Problem description
Tally how many lines in the data below include "schottky", then please reply with only that figure.

Start of Block

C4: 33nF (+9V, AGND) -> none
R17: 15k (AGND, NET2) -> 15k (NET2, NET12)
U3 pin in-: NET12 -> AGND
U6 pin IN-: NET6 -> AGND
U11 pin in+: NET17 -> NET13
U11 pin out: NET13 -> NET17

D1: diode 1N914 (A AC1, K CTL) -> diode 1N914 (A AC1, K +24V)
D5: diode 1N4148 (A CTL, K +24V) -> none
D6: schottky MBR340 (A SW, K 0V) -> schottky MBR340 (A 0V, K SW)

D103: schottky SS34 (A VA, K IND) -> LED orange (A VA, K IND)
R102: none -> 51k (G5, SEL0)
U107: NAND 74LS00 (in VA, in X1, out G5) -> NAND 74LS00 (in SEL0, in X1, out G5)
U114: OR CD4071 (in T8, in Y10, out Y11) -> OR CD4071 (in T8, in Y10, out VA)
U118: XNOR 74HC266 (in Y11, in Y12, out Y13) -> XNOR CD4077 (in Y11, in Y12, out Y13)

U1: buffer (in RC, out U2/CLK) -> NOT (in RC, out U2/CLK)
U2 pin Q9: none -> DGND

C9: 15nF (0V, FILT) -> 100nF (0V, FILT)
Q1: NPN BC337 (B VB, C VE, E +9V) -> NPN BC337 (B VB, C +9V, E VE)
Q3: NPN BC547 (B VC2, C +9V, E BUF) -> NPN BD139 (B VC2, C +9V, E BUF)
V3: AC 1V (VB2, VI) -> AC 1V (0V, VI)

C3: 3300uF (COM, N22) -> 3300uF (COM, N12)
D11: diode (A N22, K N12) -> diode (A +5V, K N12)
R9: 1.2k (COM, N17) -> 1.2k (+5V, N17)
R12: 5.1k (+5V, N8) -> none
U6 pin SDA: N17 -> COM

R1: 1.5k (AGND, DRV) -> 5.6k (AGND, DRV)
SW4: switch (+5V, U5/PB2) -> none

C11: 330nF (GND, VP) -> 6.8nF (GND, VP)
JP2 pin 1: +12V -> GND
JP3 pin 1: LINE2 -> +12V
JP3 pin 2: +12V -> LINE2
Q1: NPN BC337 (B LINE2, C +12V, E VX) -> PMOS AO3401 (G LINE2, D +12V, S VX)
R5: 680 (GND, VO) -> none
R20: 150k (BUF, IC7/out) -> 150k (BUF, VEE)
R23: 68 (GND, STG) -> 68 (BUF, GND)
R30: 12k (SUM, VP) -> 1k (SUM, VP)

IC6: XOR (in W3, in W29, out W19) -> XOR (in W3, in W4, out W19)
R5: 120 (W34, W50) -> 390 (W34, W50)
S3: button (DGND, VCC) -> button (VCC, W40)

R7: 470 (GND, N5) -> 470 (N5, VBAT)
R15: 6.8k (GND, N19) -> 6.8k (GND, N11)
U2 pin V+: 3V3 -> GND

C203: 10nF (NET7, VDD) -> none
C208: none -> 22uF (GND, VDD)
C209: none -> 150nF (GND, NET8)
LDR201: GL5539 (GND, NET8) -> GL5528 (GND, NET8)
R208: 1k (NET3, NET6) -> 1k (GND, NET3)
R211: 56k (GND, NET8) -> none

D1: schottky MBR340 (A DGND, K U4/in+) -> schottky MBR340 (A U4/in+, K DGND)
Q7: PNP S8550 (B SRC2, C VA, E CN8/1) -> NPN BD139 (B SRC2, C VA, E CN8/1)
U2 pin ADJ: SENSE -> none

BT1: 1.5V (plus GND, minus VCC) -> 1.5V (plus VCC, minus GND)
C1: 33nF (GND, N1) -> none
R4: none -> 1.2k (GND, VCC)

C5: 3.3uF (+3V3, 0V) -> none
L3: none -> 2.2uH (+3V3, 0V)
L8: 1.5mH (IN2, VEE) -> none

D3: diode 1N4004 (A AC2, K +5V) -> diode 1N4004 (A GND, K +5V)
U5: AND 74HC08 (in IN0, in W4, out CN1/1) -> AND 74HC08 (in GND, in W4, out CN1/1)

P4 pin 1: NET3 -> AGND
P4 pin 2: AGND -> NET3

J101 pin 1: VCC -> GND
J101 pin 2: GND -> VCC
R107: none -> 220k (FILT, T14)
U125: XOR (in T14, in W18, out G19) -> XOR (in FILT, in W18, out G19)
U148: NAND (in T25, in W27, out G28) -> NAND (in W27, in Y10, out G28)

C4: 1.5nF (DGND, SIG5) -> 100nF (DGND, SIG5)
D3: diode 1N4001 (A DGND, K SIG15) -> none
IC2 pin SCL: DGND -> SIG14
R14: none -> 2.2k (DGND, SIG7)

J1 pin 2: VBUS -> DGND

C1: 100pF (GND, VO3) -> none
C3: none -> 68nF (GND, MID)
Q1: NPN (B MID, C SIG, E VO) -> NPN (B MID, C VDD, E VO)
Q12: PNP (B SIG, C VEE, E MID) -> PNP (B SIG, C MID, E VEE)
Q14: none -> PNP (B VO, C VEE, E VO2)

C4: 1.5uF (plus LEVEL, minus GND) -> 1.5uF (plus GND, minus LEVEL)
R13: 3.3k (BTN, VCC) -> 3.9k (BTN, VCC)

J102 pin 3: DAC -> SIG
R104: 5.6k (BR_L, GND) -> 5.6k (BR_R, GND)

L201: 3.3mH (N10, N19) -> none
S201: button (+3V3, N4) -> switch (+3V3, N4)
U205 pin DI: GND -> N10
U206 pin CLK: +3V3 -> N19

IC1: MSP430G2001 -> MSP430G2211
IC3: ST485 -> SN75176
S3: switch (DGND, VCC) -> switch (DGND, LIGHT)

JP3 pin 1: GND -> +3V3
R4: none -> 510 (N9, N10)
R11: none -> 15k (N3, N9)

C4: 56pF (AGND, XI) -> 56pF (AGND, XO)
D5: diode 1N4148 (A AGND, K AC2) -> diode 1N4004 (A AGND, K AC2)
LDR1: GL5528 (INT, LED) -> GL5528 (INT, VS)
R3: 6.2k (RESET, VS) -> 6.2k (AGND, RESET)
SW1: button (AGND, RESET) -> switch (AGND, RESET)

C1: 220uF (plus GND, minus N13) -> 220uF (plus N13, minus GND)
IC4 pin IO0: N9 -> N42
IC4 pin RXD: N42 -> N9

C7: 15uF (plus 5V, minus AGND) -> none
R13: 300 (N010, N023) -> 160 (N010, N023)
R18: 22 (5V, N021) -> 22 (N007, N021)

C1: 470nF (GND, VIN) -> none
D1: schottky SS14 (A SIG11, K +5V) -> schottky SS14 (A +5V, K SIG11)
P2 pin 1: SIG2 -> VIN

End of Block

Output of the task
4